**WHAT THE TASK REQUIRES**
Reproduce the following data exactly, minus any images.

**PROVIDED DATA**
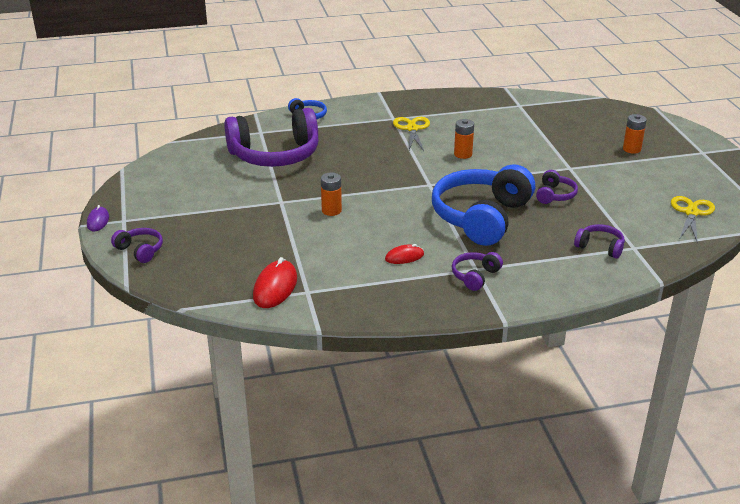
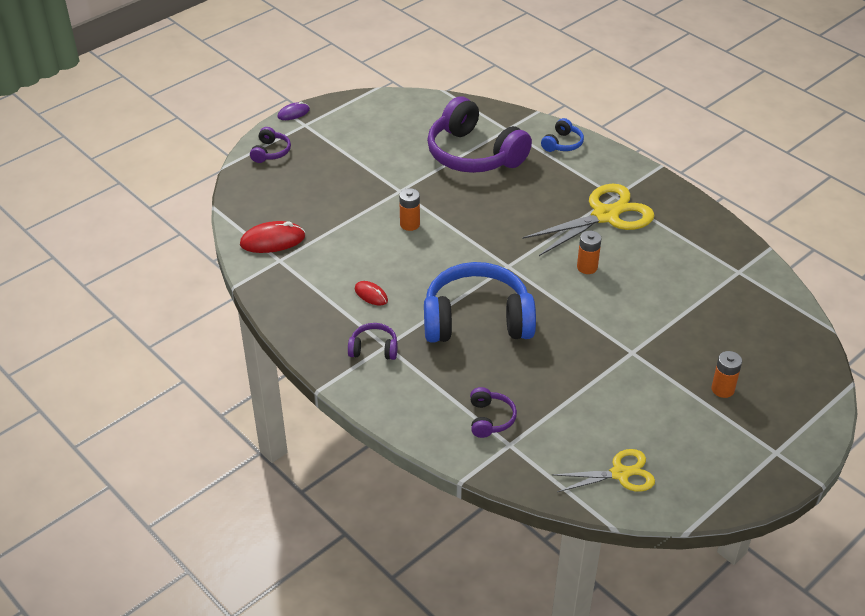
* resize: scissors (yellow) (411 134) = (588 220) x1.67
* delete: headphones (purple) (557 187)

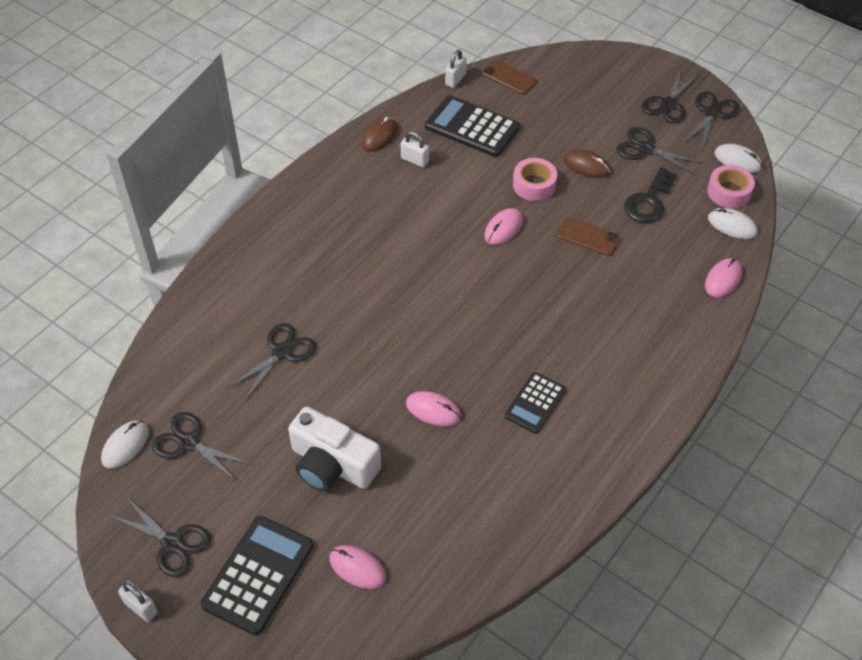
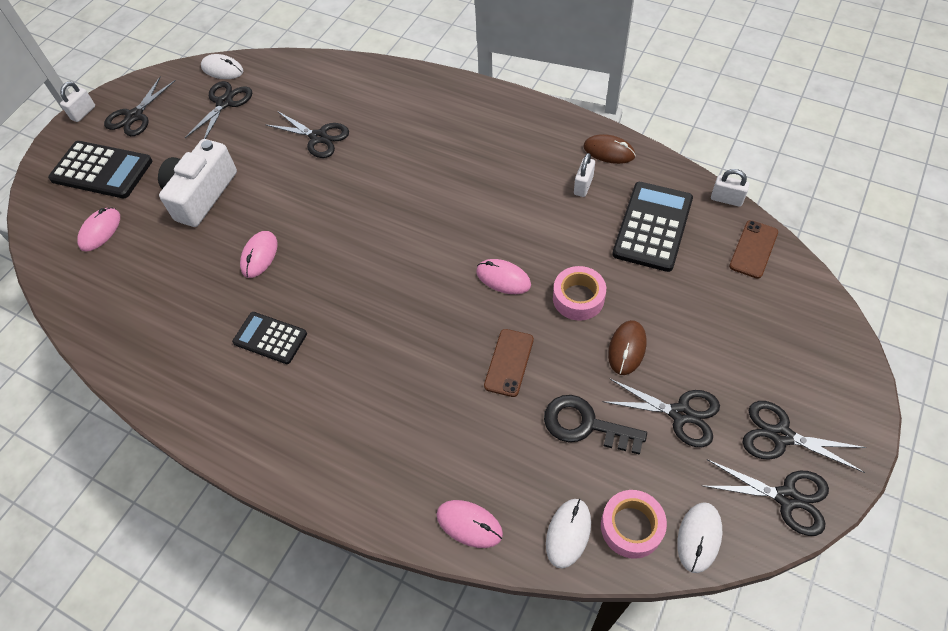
* rotate: scissors (black) (660 151) = (661 412) 90 degrees clockwise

**PROBLEM SOLUTION**
* resize: scissors (yellow) (411 134) = (588 220) x1.67
* delete: headphones (purple) (557 187)

* rotate: scissors (black) (660 151) = (661 412) 90 degrees clockwise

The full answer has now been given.